» What you are asked to do: Check every line of the records below for the string "none" and copy the ones that have it.

┄┄┄┄┄┄┄┄┄┄

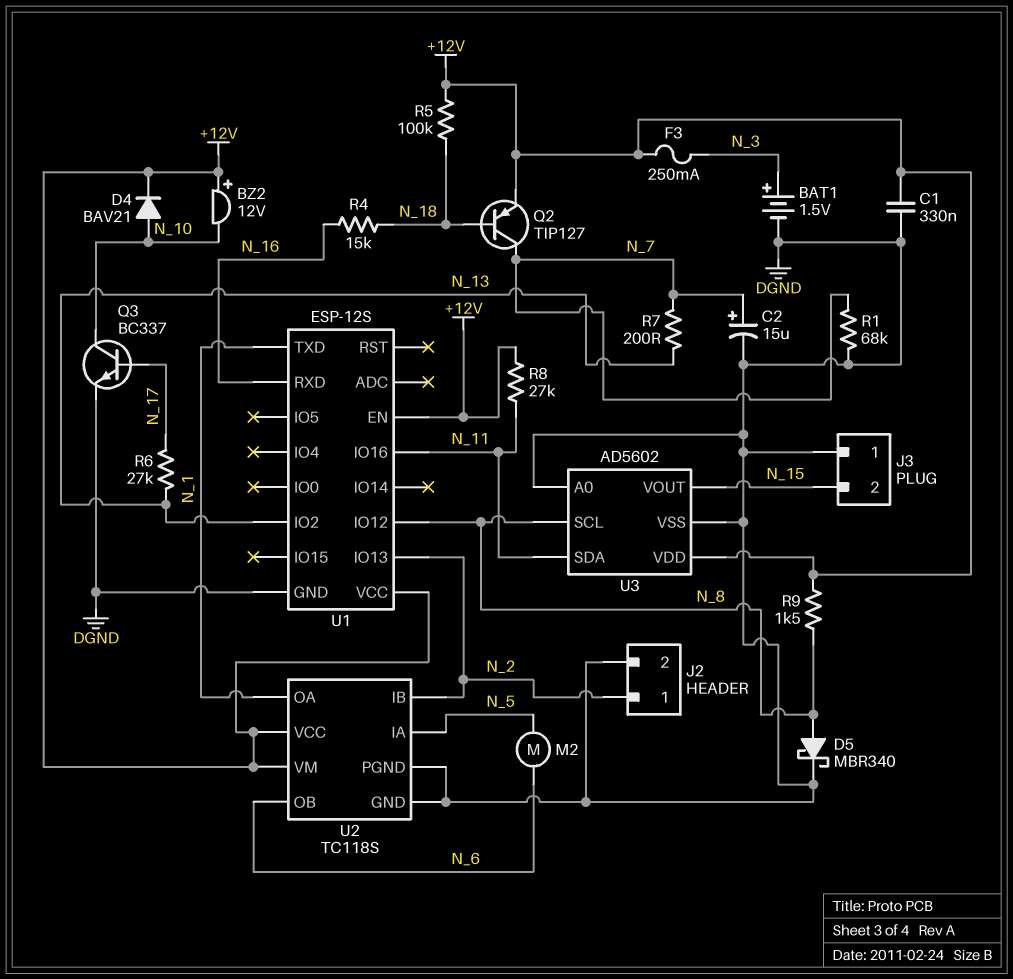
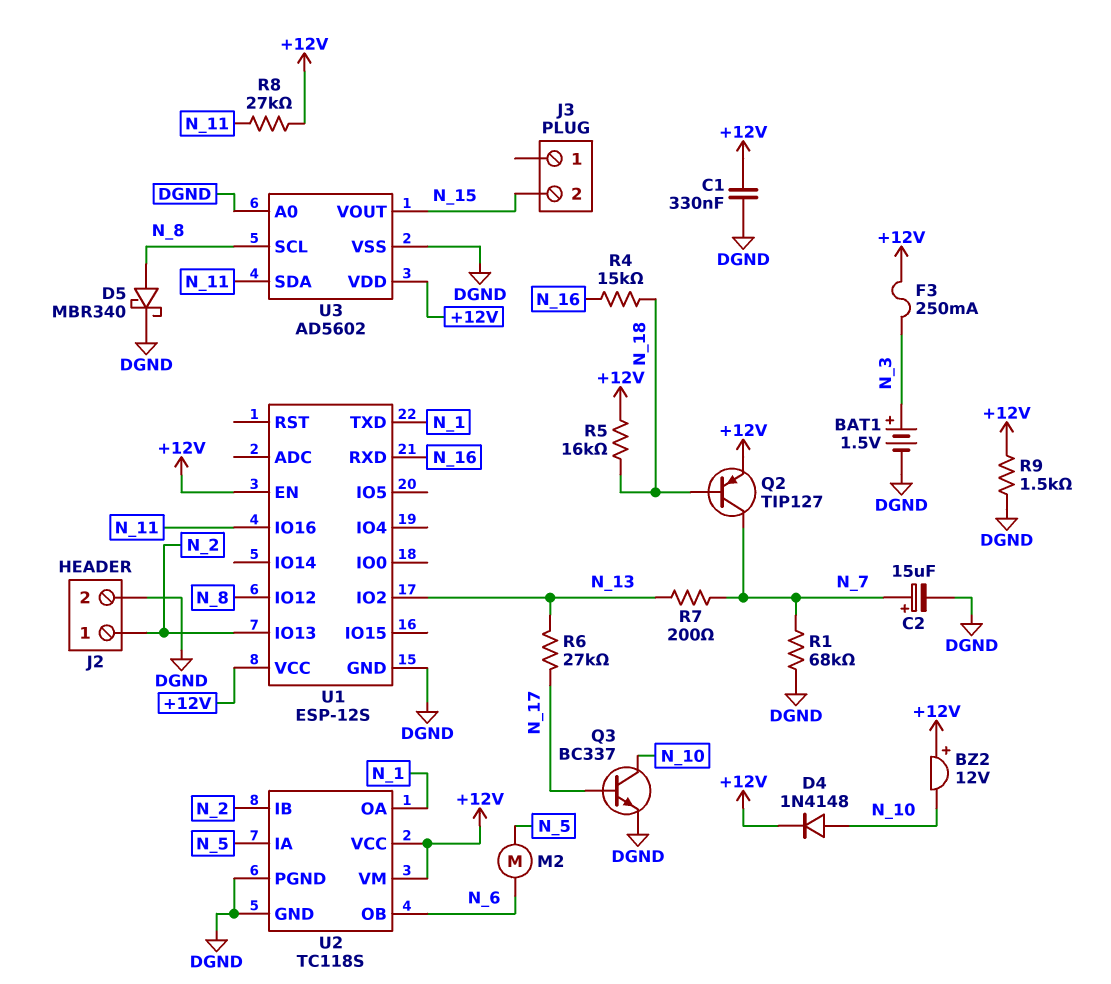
D4: diode BAV21 (A N_10, K +12V) -> diode 1N4148 (A N_10, K +12V)
J3 pin 1: DGND -> none
R5: 100k (+12V, N_18) -> 16k (+12V, N_18)
R9: 1.5k (+12V, N_8) -> 1.5k (+12V, DGND)

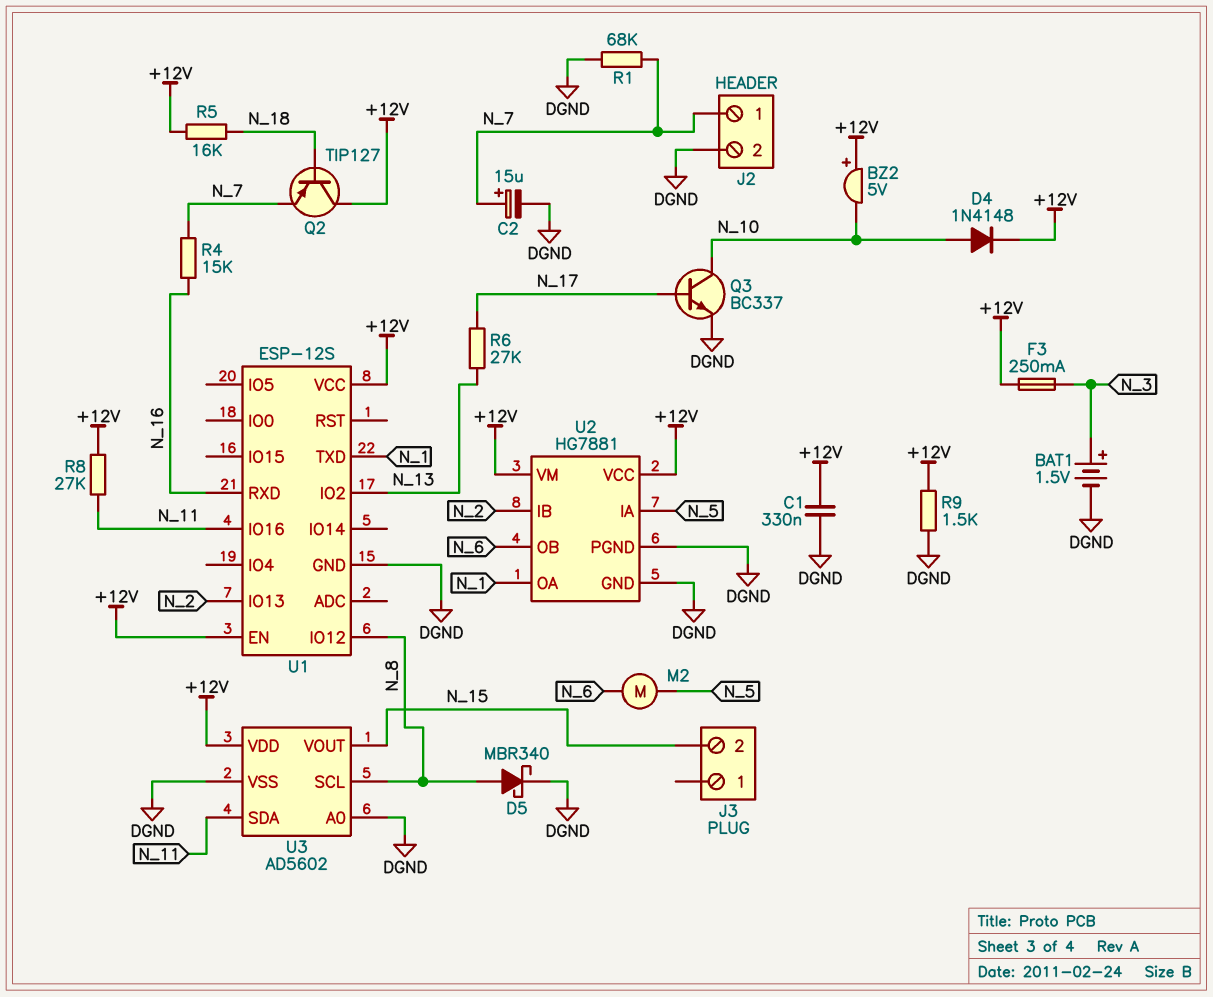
BZ2: buzzer 12V (plus +12V, minus N_10) -> buzzer 5V (plus +12V, minus N_10)
J2 pin 1: N_2 -> N_7
Q2: PNP TIP127 (B N_18, C N_7, E +12V) -> PNP TIP127 (B N_18, C +12V, E N_7)
R4: 15k (N_16, N_18) -> 15k (N_7, N_16)
R7: 200 (N_7, N_13) -> none
U2: TC118S -> HG7881

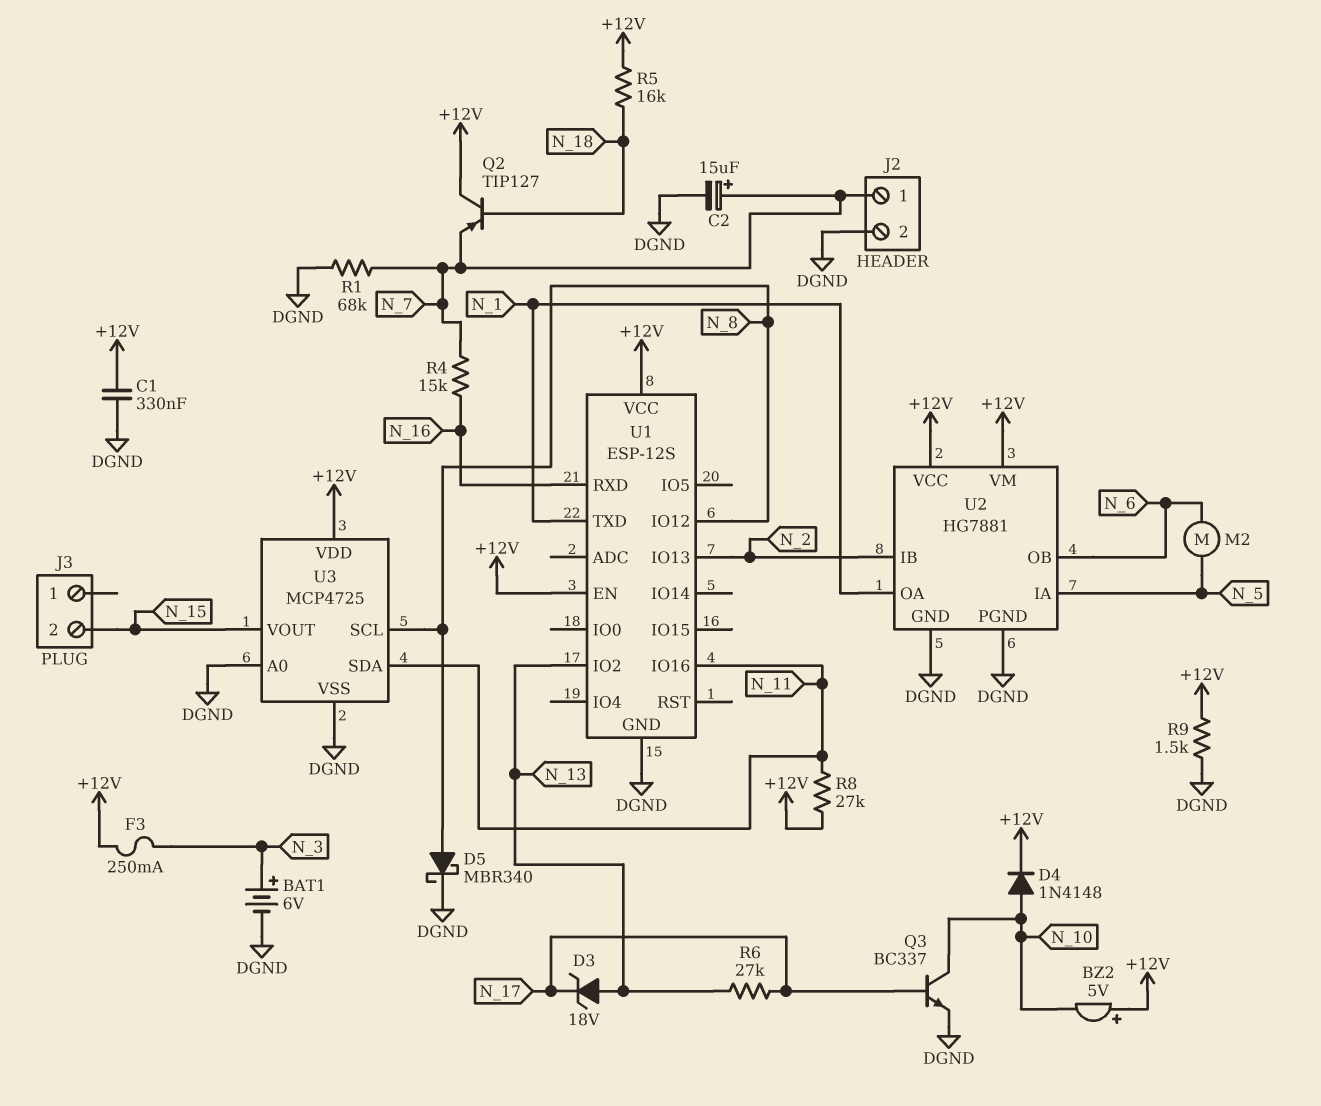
BAT1: 1.5V (plus N_3, minus DGND) -> 6V (plus N_3, minus DGND)
D3: none -> zener 18V (A N_13, K N_17)
U3: AD5602 -> MCP4725

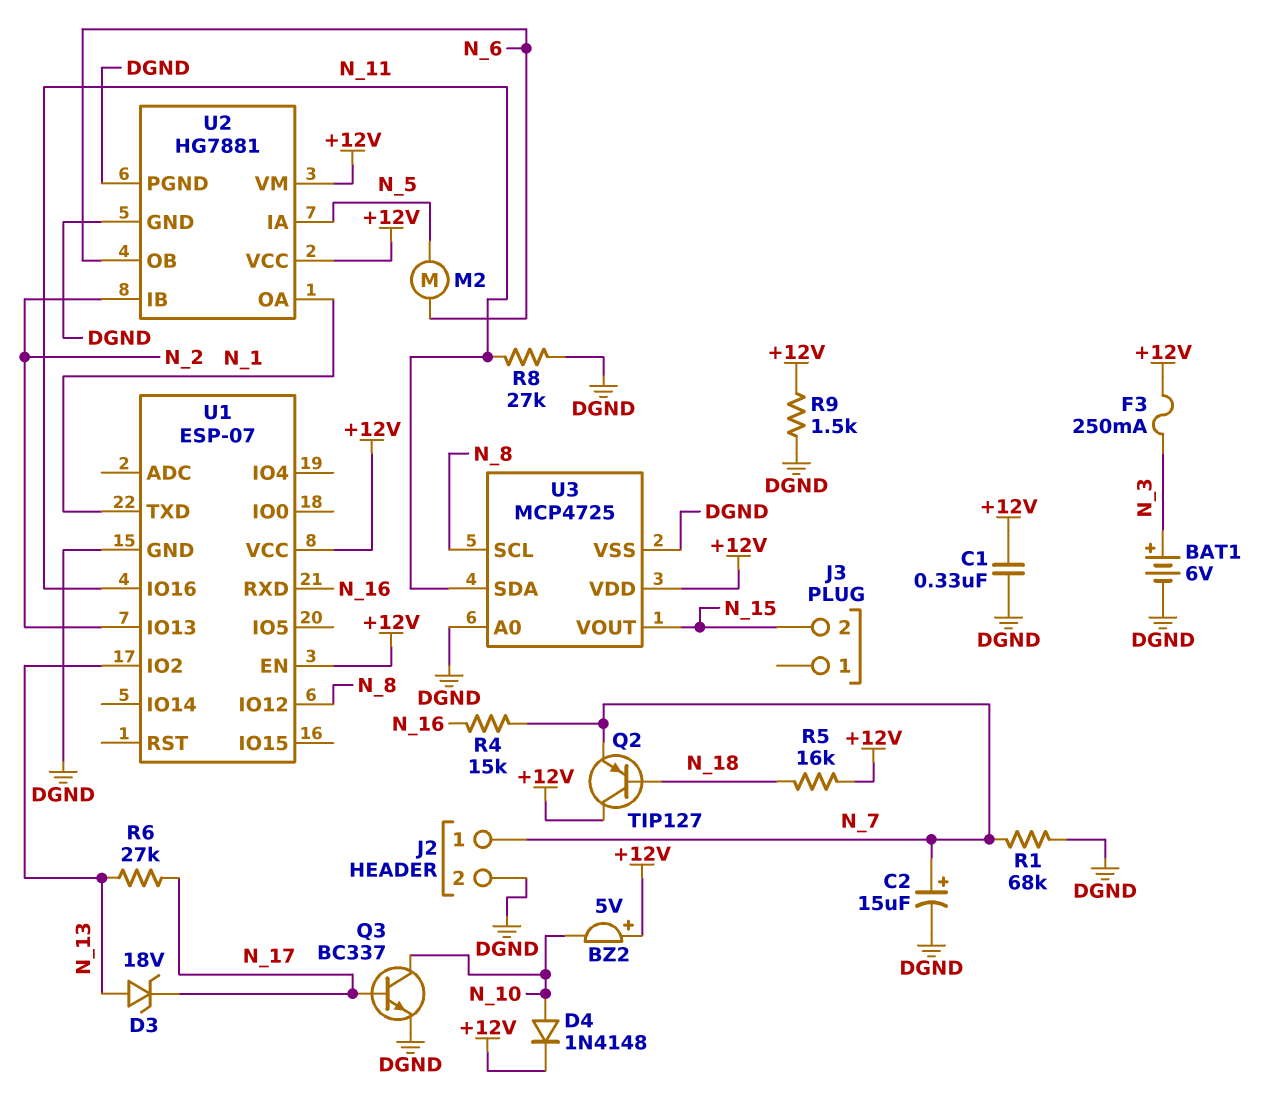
D5: schottky MBR340 (A N_8, K DGND) -> none
R8: 27k (+12V, N_11) -> 27k (DGND, N_11)
U1: ESP-12S -> ESP-07

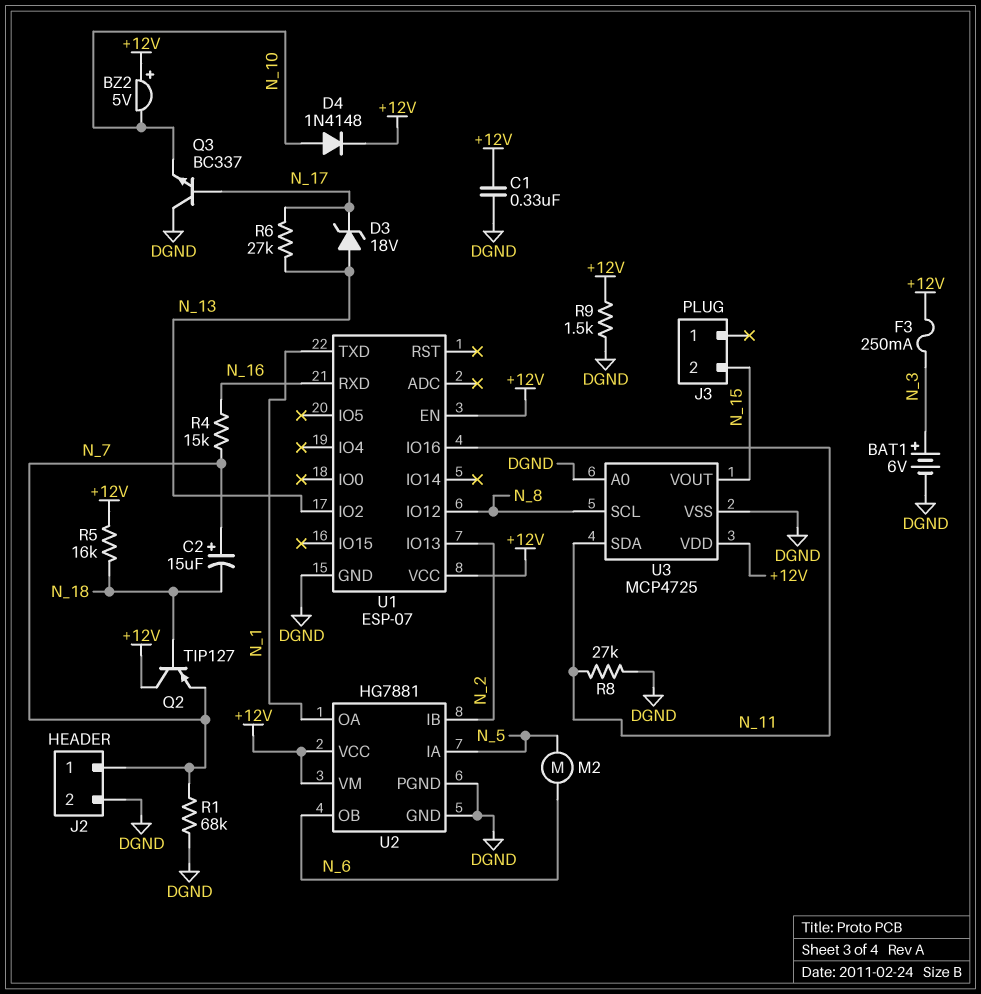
C2: 15uF (plus N_7, minus DGND) -> 15uF (plus N_7, minus N_18)
Q3: NPN BC337 (B N_17, C N_10, E DGND) -> NPN BC337 (B N_17, C DGND, E N_10)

┄┄┄┄┄┄┄┄┄┄

» Exercise output:
J3 pin 1: DGND -> none
R7: 200 (N_7, N_13) -> none
D3: none -> zener 18V (A N_13, K N_17)
D5: schottky MBR340 (A N_8, K DGND) -> none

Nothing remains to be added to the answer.